Copy without pictures. Please restate each line of the listing exactly.

Material supplied
'''

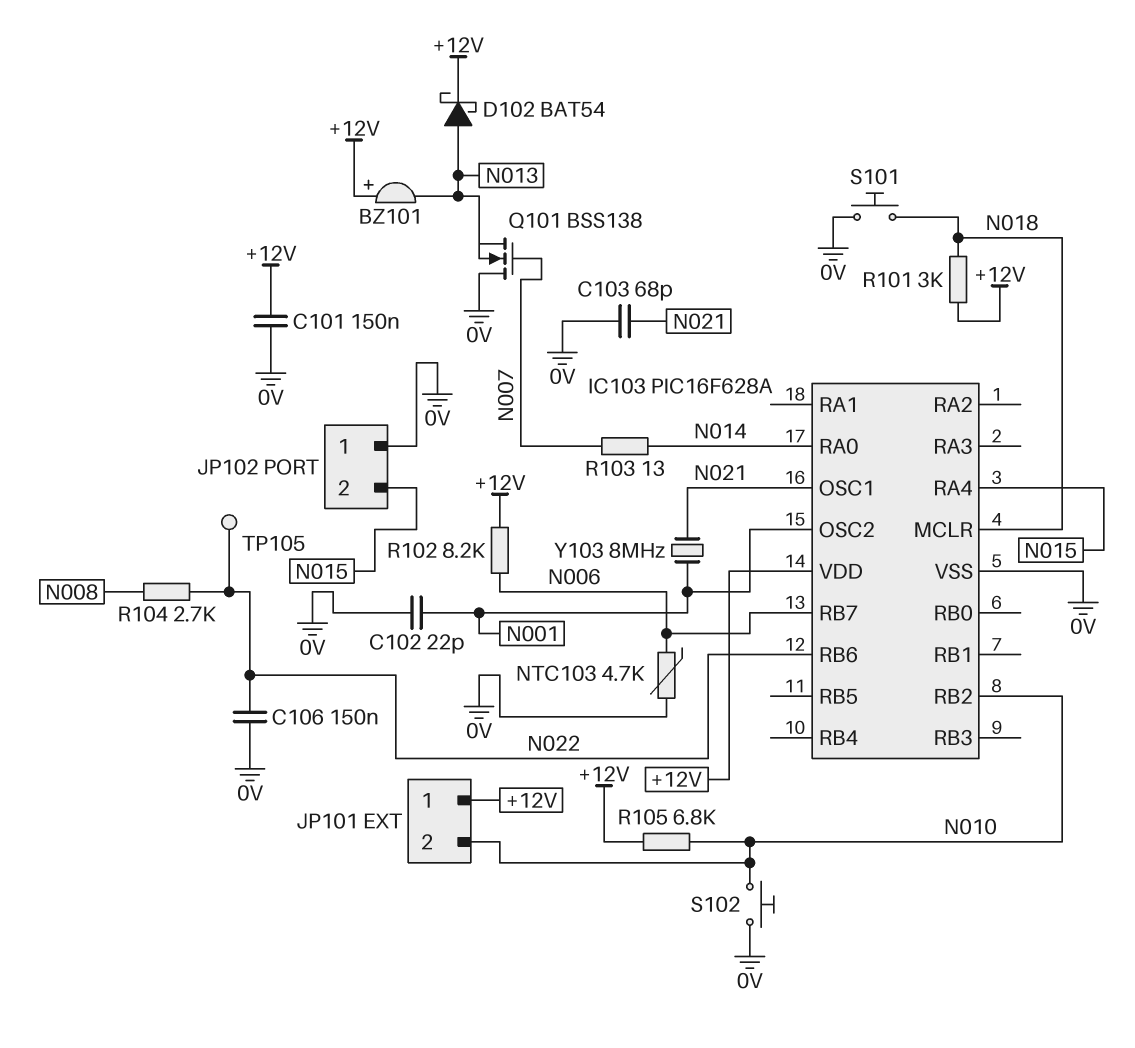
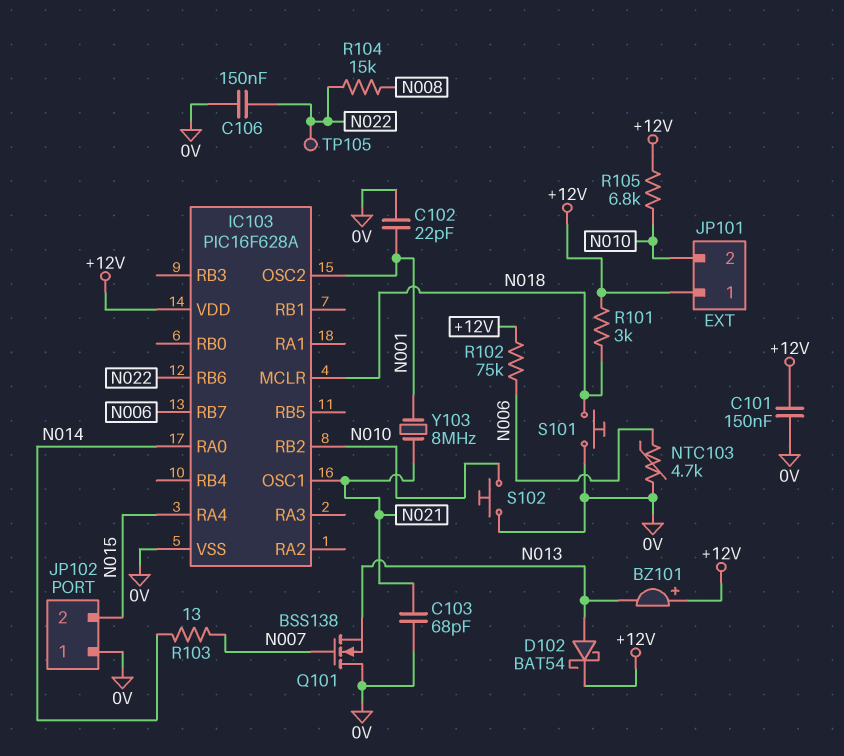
R102: 8.2k (+12V, N006) -> 75k (+12V, N006)
R104: 2.7k (N008, N022) -> 15k (N008, N022)

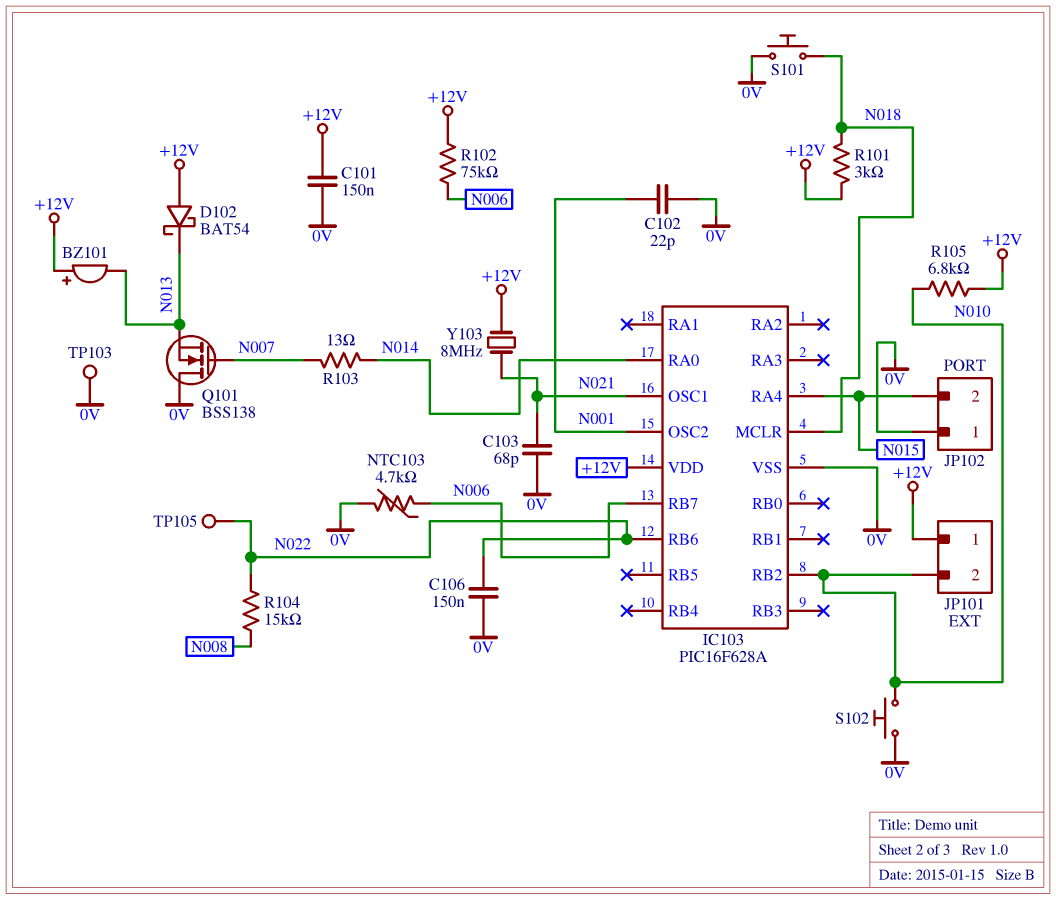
D102: schottky BAT54 (A N013, K +12V) -> schottky BAT54 (A +12V, K N013)
TP103: none -> test point (0V)
Y103: 8MHz (N001, N021) -> 8MHz (+12V, N021)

'''

Answer space
R102: 8.2k (+12V, N006) -> 75k (+12V, N006)
R104: 2.7k (N008, N022) -> 15k (N008, N022)

D102: schottky BAT54 (A N013, K +12V) -> schottky BAT54 (A +12V, K N013)
TP103: none -> test point (0V)
Y103: 8MHz (N001, N021) -> 8MHz (+12V, N021)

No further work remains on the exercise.